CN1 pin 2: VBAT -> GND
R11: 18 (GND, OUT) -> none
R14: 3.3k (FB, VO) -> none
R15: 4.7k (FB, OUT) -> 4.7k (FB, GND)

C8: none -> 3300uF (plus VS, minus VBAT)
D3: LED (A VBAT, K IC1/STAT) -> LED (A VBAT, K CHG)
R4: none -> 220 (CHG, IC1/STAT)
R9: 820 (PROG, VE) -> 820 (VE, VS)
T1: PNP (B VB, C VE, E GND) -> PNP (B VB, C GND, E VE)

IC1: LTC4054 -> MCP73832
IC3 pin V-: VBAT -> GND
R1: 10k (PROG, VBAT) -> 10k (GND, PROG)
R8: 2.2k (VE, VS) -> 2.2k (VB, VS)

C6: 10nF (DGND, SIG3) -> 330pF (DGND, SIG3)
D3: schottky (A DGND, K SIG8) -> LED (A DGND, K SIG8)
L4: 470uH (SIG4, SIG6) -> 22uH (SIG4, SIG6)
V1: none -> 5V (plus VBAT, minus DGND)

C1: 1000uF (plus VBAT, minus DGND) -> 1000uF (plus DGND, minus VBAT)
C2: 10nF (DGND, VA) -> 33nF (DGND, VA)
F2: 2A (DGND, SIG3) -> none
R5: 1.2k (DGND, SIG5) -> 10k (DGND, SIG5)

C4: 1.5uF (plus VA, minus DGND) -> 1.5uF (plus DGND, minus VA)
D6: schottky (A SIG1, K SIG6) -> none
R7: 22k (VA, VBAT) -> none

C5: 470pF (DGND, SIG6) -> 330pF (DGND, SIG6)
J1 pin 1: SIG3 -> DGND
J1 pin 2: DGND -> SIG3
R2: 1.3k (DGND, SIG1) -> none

WHAT IS REQUIRED: Retype every entry above, word for word.

RESPONSE TO THE TASK:
CN1 pin 2: VBAT -> GND
R11: 18 (GND, OUT) -> none
R14: 3.3k (FB, VO) -> none
R15: 4.7k (FB, OUT) -> 4.7k (FB, GND)

C8: none -> 3300uF (plus VS, minus VBAT)
D3: LED (A VBAT, K IC1/STAT) -> LED (A VBAT, K CHG)
R4: none -> 220 (CHG, IC1/STAT)
R9: 820 (PROG, VE) -> 820 (VE, VS)
T1: PNP (B VB, C VE, E GND) -> PNP (B VB, C GND, E VE)

IC1: LTC4054 -> MCP73832
IC3 pin V-: VBAT -> GND
R1: 10k (PROG, VBAT) -> 10k (GND, PROG)
R8: 2.2k (VE, VS) -> 2.2k (VB, VS)

C6: 10nF (DGND, SIG3) -> 330pF (DGND, SIG3)
D3: schottky (A DGND, K SIG8) -> LED (A DGND, K SIG8)
L4: 470uH (SIG4, SIG6) -> 22uH (SIG4, SIG6)
V1: none -> 5V (plus VBAT, minus DGND)

C1: 1000uF (plus VBAT, minus DGND) -> 1000uF (plus DGND, minus VBAT)
C2: 10nF (DGND, VA) -> 33nF (DGND, VA)
F2: 2A (DGND, SIG3) -> none
R5: 1.2k (DGND, SIG5) -> 10k (DGND, SIG5)

C4: 1.5uF (plus VA, minus DGND) -> 1.5uF (plus DGND, minus VA)
D6: schottky (A SIG1, K SIG6) -> none
R7: 22k (VA, VBAT) -> none

C5: 470pF (DGND, SIG6) -> 330pF (DGND, SIG6)
J1 pin 1: SIG3 -> DGND
J1 pin 2: DGND -> SIG3
R2: 1.3k (DGND, SIG1) -> none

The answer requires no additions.